What is needed: All that is wanted is the exact lines from the one with "U2 pin GND: N12 -> COM" through the last line of the entries, with both ends kept and every picture left out.

== Listed records ==

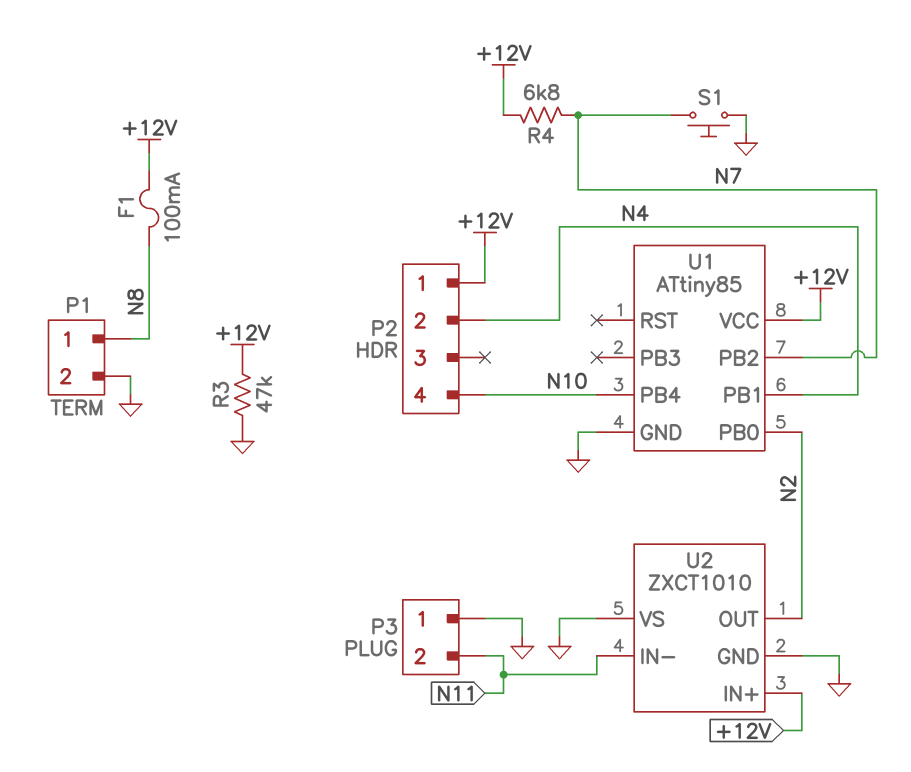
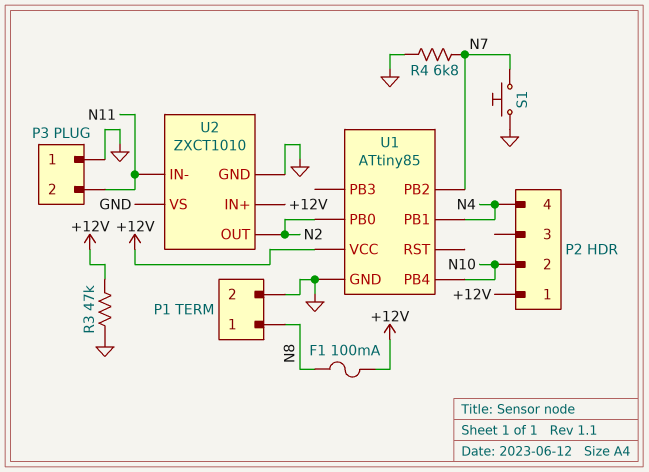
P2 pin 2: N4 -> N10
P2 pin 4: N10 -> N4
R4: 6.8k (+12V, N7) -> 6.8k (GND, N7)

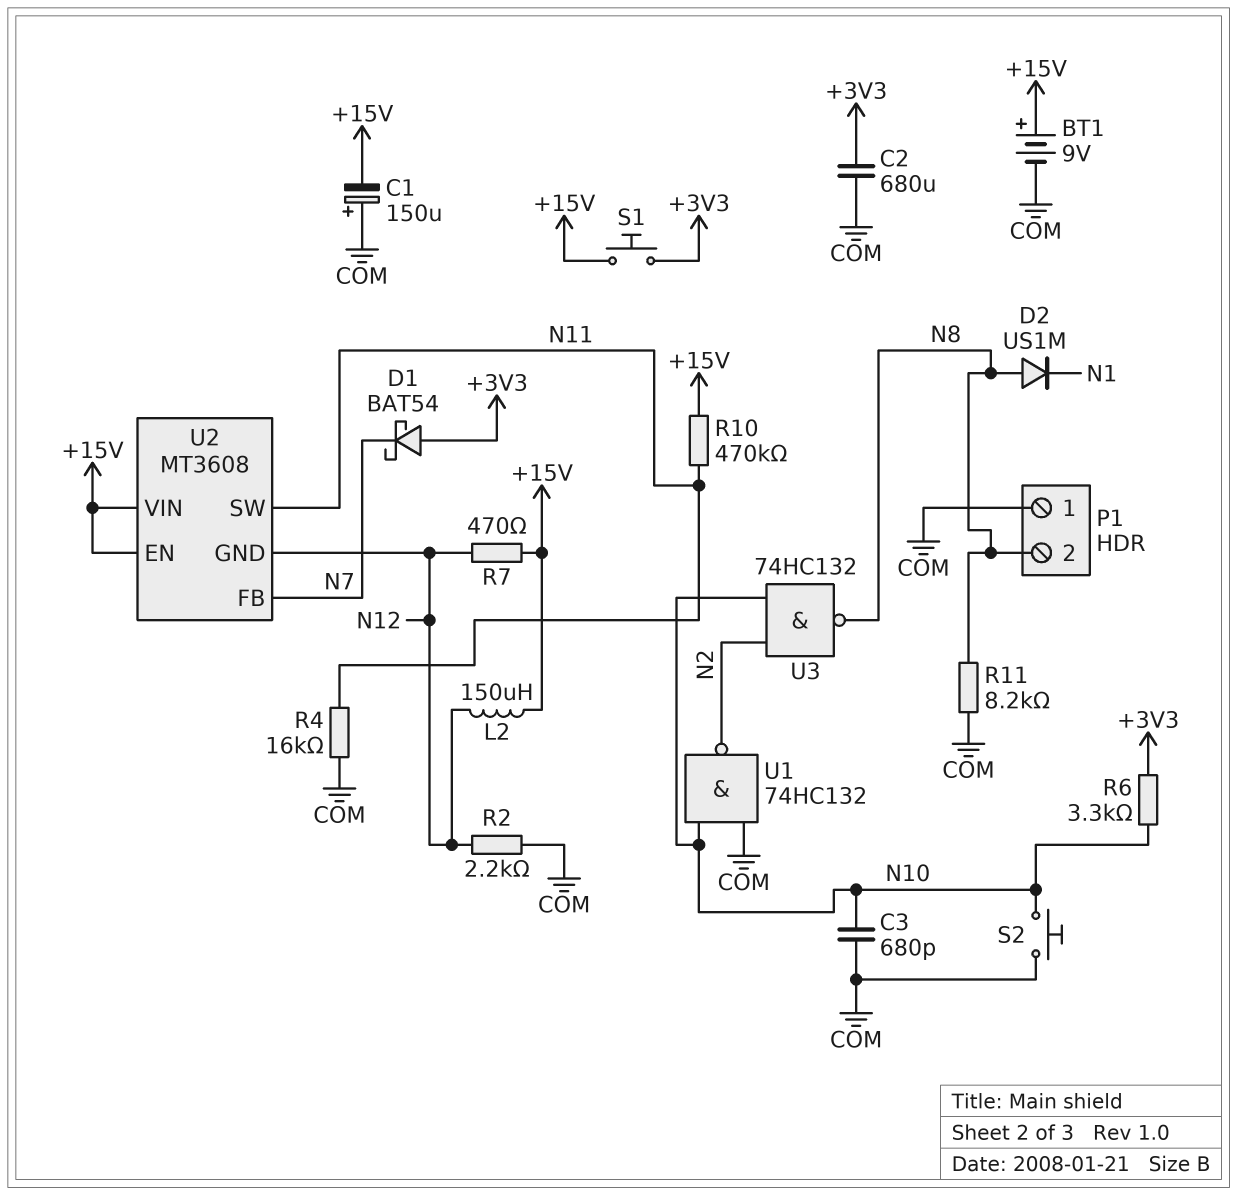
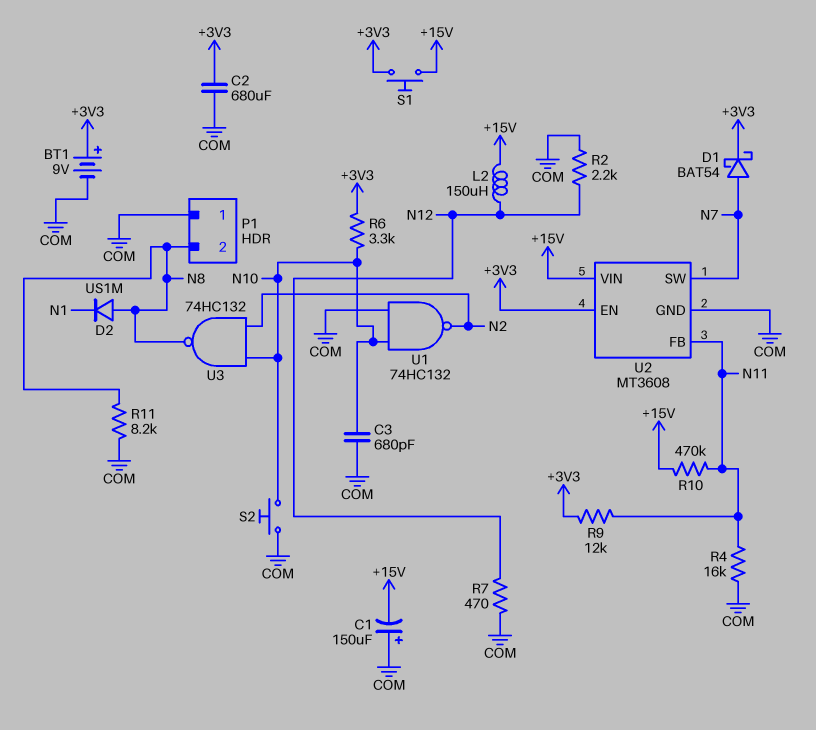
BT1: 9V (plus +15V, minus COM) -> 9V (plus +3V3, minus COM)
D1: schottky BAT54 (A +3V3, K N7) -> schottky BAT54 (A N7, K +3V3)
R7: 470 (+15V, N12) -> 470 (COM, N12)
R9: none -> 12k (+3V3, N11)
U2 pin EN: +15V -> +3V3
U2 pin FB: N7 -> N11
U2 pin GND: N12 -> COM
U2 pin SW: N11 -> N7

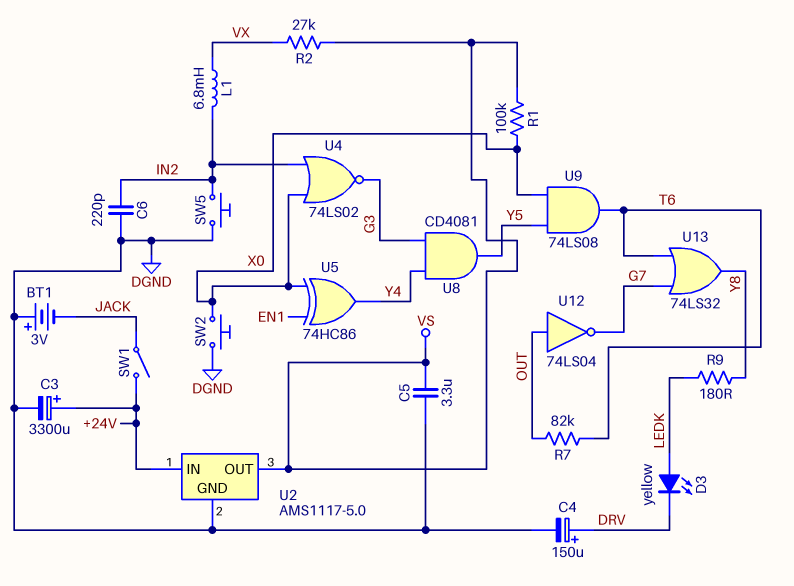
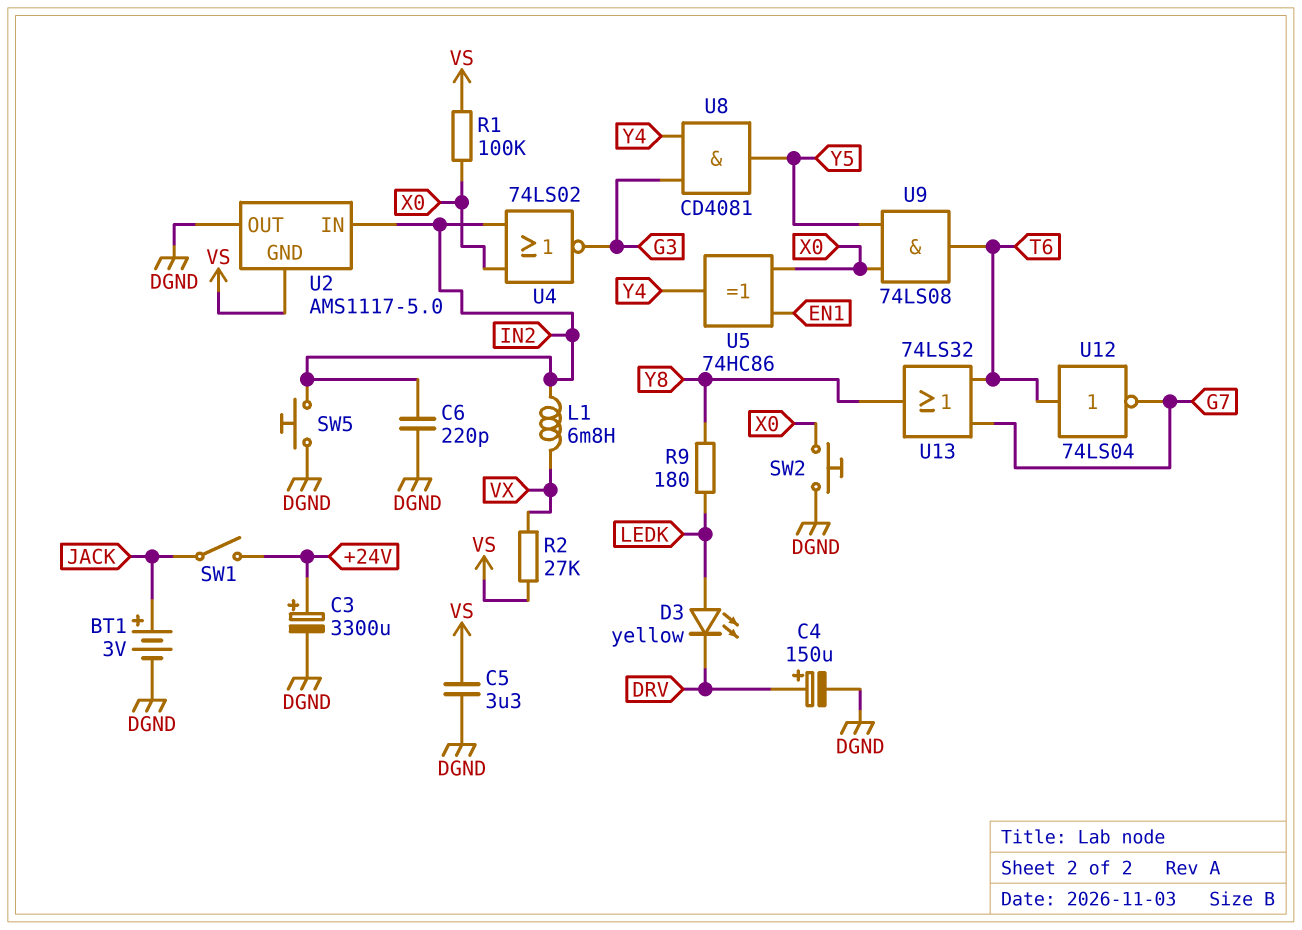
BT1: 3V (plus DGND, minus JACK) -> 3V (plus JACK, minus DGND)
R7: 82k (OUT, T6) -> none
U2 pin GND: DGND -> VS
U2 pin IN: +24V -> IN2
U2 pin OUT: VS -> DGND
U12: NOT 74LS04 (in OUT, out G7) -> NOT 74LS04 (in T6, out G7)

===

Written response:
U2 pin GND: N12 -> COM
U2 pin SW: N11 -> N7

BT1: 3V (plus DGND, minus JACK) -> 3V (plus JACK, minus DGND)
R7: 82k (OUT, T6) -> none
U2 pin GND: DGND -> VS
U2 pin IN: +24V -> IN2
U2 pin OUT: VS -> DGND
U12: NOT 74LS04 (in OUT, out G7) -> NOT 74LS04 (in T6, out G7)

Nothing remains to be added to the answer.